▶ [ASSIGNMENT]
Which lines below contain "tree"? Copy every one of them.

(Items from a dataset)
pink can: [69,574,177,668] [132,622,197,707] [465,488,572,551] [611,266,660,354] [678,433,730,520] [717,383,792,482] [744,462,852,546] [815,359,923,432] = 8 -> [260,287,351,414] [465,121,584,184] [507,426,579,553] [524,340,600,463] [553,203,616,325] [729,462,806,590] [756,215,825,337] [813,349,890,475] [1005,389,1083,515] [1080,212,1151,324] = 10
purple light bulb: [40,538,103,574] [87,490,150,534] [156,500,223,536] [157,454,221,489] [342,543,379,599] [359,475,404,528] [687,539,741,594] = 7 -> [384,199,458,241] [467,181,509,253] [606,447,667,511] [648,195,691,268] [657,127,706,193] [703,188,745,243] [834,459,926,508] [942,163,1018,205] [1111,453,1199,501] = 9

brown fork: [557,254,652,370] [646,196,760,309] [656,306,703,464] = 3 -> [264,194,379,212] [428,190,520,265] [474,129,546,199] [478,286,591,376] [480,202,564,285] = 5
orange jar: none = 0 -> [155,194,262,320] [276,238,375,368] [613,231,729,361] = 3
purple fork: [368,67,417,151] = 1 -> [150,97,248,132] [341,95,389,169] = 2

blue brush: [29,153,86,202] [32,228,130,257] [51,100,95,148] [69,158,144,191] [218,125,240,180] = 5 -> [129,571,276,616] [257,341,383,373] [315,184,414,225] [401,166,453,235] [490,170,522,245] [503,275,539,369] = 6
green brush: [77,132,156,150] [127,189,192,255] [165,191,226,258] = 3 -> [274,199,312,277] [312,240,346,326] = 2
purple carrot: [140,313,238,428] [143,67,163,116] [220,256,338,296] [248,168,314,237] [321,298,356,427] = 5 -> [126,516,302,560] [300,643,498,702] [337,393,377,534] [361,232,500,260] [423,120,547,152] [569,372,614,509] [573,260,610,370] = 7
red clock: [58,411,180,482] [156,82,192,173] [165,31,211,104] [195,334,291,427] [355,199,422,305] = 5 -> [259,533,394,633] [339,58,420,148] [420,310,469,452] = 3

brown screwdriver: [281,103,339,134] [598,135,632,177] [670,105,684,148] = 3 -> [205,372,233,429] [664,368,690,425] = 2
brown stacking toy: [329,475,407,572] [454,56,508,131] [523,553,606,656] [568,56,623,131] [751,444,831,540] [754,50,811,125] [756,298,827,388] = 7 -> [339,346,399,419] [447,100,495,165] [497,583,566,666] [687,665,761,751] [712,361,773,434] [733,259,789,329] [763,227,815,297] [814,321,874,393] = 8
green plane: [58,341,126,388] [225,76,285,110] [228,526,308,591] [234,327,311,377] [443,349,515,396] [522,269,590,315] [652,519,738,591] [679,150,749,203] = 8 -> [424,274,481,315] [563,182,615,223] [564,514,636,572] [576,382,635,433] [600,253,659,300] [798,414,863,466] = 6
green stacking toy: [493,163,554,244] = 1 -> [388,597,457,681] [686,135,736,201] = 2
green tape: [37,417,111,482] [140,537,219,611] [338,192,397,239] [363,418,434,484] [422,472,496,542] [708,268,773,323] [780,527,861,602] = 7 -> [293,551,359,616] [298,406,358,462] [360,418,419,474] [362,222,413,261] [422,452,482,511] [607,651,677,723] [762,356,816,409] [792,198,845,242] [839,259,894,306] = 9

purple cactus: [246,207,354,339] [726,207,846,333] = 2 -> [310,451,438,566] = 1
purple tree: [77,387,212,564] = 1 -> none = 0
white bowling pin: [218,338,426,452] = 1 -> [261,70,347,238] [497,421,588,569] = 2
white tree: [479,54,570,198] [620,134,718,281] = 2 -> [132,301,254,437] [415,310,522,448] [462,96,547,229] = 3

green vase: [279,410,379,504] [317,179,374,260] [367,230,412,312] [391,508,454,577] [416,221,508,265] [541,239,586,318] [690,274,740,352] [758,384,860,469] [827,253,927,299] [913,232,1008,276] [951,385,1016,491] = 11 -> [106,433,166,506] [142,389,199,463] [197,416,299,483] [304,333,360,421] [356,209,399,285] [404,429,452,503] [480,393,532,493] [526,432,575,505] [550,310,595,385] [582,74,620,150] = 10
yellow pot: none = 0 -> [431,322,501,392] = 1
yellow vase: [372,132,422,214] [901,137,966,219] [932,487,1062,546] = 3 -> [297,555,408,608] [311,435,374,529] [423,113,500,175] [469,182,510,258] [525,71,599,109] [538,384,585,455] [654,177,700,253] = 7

▶ [OUTPUT FOR THIS EXERCISE]
purple tree: [77,387,212,564] = 1 -> none = 0
white tree: [479,54,570,198] [620,134,718,281] = 2 -> [132,301,254,437] [415,310,522,448] [462,96,547,229] = 3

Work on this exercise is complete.